=== TASK OBJECTIVE ===
All lines from the opening of the data to the line containing "U7 pin GND: SIG31 -> GND" must be returned unchanged, and only those lines.

=== EXERCISE INPUT ===
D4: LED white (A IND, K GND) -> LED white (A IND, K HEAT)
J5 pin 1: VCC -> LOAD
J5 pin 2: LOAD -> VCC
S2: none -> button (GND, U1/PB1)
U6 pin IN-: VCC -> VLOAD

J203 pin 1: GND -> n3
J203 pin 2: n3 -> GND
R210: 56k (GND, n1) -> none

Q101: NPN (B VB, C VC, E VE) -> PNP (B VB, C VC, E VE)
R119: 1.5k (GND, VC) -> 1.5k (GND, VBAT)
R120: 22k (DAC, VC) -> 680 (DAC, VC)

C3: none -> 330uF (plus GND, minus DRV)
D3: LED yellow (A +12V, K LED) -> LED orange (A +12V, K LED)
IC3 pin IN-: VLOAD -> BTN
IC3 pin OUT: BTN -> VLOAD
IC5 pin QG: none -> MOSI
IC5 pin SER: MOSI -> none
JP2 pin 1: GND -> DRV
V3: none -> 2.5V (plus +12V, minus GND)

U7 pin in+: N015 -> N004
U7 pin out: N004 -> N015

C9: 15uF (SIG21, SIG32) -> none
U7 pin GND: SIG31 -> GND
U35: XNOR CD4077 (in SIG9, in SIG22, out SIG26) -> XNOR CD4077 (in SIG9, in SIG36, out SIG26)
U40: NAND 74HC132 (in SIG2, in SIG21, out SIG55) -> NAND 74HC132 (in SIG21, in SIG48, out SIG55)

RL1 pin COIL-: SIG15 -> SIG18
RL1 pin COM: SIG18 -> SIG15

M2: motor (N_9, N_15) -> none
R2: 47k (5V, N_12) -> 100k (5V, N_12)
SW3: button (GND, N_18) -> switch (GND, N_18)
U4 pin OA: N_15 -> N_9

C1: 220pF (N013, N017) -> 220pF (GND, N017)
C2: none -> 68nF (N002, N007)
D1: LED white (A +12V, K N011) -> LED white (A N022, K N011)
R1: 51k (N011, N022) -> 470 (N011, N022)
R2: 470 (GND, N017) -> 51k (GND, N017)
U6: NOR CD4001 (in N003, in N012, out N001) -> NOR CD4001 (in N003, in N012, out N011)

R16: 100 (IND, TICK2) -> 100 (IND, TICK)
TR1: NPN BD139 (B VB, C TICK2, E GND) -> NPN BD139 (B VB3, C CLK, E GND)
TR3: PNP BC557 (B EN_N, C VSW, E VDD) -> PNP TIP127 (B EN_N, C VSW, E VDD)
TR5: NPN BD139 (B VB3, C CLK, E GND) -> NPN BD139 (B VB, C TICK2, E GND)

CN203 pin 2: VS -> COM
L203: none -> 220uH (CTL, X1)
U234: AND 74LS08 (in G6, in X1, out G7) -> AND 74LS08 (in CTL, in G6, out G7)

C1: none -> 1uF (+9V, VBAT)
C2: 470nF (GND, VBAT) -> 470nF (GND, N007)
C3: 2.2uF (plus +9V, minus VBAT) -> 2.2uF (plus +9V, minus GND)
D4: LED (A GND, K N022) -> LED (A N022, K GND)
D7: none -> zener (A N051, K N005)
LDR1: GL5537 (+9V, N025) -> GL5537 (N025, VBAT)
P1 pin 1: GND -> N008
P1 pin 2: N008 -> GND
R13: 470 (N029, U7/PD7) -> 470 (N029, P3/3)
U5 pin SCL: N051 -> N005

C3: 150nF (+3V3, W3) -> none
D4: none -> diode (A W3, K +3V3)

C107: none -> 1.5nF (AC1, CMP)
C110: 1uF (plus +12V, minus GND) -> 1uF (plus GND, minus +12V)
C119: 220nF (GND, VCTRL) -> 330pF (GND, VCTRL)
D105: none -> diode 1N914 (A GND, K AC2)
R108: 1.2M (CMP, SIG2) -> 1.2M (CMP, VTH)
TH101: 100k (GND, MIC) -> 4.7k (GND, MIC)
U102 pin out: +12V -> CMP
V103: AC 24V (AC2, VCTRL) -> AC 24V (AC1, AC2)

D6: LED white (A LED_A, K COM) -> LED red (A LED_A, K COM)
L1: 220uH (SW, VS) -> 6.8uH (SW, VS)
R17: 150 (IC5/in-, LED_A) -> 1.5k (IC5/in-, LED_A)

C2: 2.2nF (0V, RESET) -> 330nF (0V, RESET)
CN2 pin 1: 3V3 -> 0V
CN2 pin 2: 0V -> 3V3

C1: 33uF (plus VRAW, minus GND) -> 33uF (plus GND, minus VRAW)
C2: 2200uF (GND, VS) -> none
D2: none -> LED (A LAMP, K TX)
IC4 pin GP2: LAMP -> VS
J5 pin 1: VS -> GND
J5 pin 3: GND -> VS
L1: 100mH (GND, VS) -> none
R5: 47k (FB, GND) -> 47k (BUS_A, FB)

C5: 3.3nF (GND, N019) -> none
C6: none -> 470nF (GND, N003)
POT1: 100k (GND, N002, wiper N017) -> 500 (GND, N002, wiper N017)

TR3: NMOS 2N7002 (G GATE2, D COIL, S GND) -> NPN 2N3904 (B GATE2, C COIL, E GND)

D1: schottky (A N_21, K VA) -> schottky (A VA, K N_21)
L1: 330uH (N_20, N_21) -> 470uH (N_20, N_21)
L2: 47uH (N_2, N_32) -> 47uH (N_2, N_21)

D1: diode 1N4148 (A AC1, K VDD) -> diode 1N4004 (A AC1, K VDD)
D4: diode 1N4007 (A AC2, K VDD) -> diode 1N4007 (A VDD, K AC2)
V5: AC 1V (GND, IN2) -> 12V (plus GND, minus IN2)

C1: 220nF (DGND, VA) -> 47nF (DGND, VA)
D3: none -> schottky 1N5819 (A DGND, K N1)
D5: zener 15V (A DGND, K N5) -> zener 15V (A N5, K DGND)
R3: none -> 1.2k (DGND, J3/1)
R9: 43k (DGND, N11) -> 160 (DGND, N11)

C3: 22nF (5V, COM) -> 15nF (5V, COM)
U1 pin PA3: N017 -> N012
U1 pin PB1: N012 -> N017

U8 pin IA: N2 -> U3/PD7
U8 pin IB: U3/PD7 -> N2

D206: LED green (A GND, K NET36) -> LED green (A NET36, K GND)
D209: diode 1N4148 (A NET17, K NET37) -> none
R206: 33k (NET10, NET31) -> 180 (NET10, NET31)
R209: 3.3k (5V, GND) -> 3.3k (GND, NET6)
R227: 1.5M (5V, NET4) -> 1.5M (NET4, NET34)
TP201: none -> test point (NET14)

=== ANSWER SPACE ===
D4: LED white (A IND, K GND) -> LED white (A IND, K HEAT)
J5 pin 1: VCC -> LOAD
J5 pin 2: LOAD -> VCC
S2: none -> button (GND, U1/PB1)
U6 pin IN-: VCC -> VLOAD

J203 pin 1: GND -> n3
J203 pin 2: n3 -> GND
R210: 56k (GND, n1) -> none

Q101: NPN (B VB, C VC, E VE) -> PNP (B VB, C VC, E VE)
R119: 1.5k (GND, VC) -> 1.5k (GND, VBAT)
R120: 22k (DAC, VC) -> 680 (DAC, VC)

C3: none -> 330uF (plus GND, minus DRV)
D3: LED yellow (A +12V, K LED) -> LED orange (A +12V, K LED)
IC3 pin IN-: VLOAD -> BTN
IC3 pin OUT: BTN -> VLOAD
IC5 pin QG: none -> MOSI
IC5 pin SER: MOSI -> none
JP2 pin 1: GND -> DRV
V3: none -> 2.5V (plus +12V, minus GND)

U7 pin in+: N015 -> N004
U7 pin out: N004 -> N015

C9: 15uF (SIG21, SIG32) -> none
U7 pin GND: SIG31 -> GND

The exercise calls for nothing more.